• Assigned task:
In the listing below, locate the line with "camera: 175 degrees left, 15 degrees down" and the line with "(90, 278) = (367, 208): none -> yellow gift", then output both and everything between them exactly, minus any pictures.

• Supplied entries:
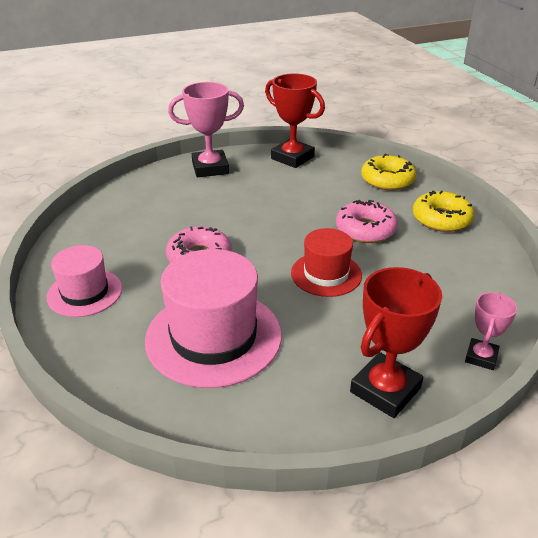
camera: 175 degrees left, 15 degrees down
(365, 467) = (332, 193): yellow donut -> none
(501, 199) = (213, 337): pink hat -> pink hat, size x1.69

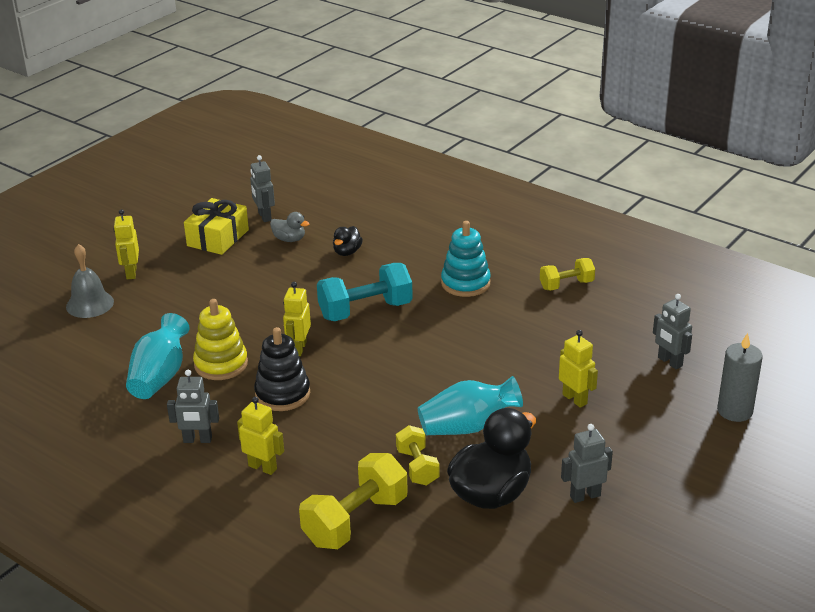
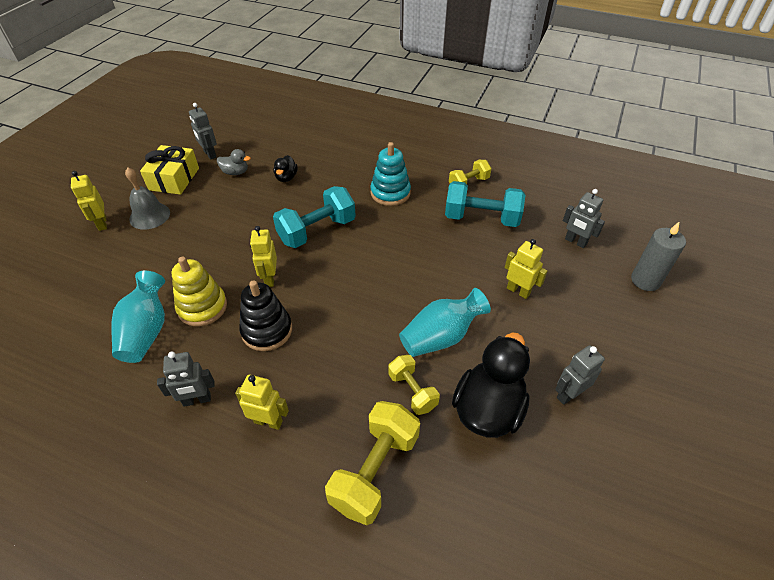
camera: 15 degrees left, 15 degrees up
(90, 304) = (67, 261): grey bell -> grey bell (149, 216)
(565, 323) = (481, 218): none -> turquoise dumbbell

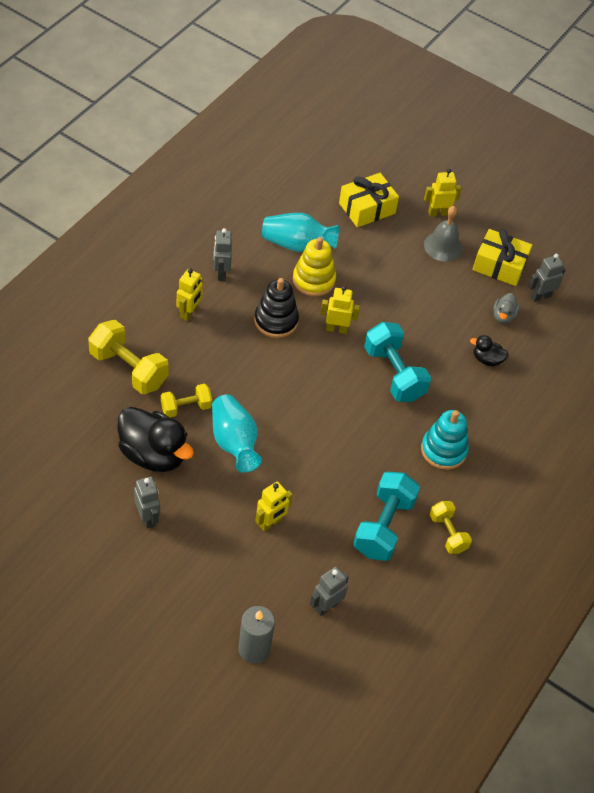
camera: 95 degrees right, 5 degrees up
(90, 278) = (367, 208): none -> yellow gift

--

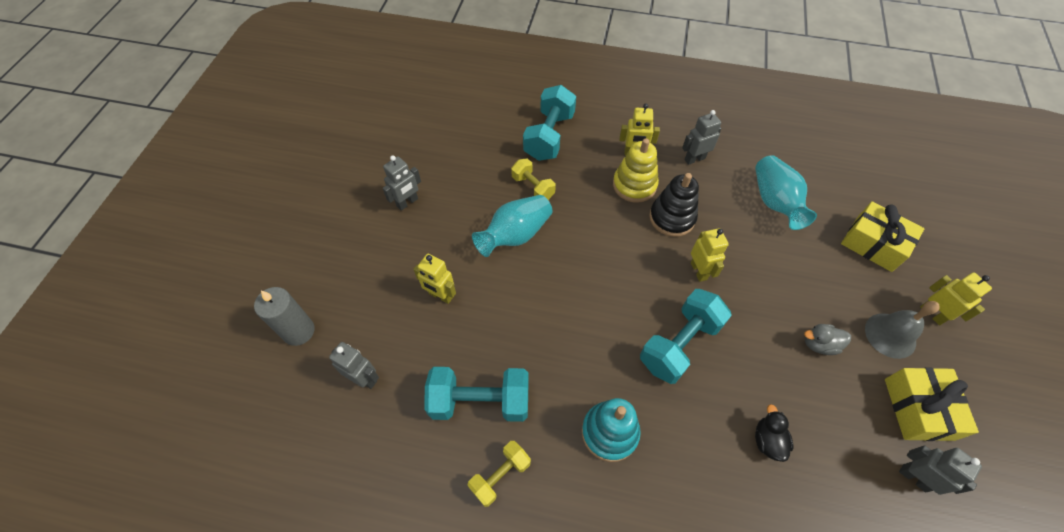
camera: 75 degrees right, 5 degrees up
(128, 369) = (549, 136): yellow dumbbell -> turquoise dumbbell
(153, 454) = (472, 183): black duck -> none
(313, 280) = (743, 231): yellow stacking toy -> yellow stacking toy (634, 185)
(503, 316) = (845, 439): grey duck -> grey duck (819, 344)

• Your solution:
camera: 175 degrees left, 15 degrees down
(365, 467) = (332, 193): yellow donut -> none
(501, 199) = (213, 337): pink hat -> pink hat, size x1.69

camera: 15 degrees left, 15 degrees up
(90, 304) = (67, 261): grey bell -> grey bell (149, 216)
(565, 323) = (481, 218): none -> turquoise dumbbell

camera: 95 degrees right, 5 degrees up
(90, 278) = (367, 208): none -> yellow gift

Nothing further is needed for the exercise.